PROMPT: Images are not wanted; transcribe the rest of the listing exactly.
──────── EXTRACTED RECORDS ────────
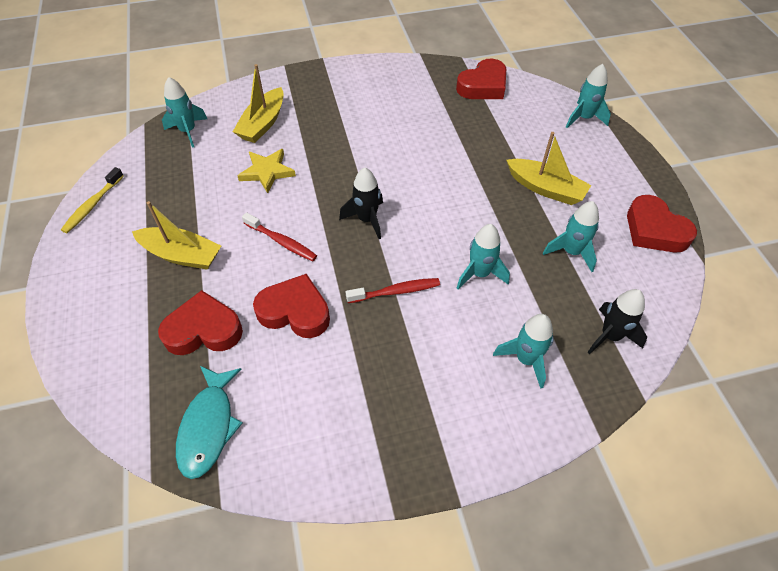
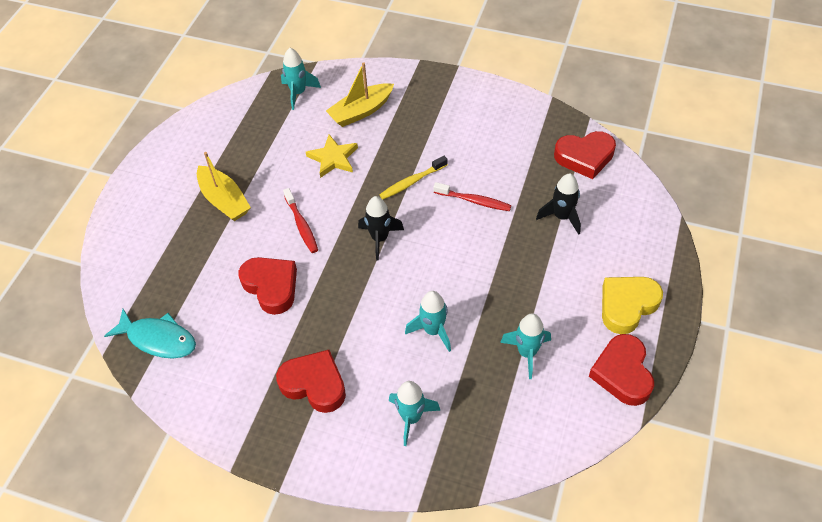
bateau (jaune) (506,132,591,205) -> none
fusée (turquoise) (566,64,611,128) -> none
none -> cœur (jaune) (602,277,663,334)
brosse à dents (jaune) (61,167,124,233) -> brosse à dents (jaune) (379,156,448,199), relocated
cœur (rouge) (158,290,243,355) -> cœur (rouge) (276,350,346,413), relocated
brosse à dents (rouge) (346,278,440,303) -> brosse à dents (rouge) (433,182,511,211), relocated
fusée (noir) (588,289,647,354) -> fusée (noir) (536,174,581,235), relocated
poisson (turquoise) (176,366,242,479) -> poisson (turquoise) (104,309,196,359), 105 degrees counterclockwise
────────
REPLY TO THE EXERCISE:
bateau (jaune) (506,132,591,205) -> none
fusée (turquoise) (566,64,611,128) -> none
none -> cœur (jaune) (602,277,663,334)
brosse à dents (jaune) (61,167,124,233) -> brosse à dents (jaune) (379,156,448,199), relocated
cœur (rouge) (158,290,243,355) -> cœur (rouge) (276,350,346,413), relocated
brosse à dents (rouge) (346,278,440,303) -> brosse à dents (rouge) (433,182,511,211), relocated
fusée (noir) (588,289,647,354) -> fusée (noir) (536,174,581,235), relocated
poisson (turquoise) (176,366,242,479) -> poisson (turquoise) (104,309,196,359), 105 degrees counterclockwise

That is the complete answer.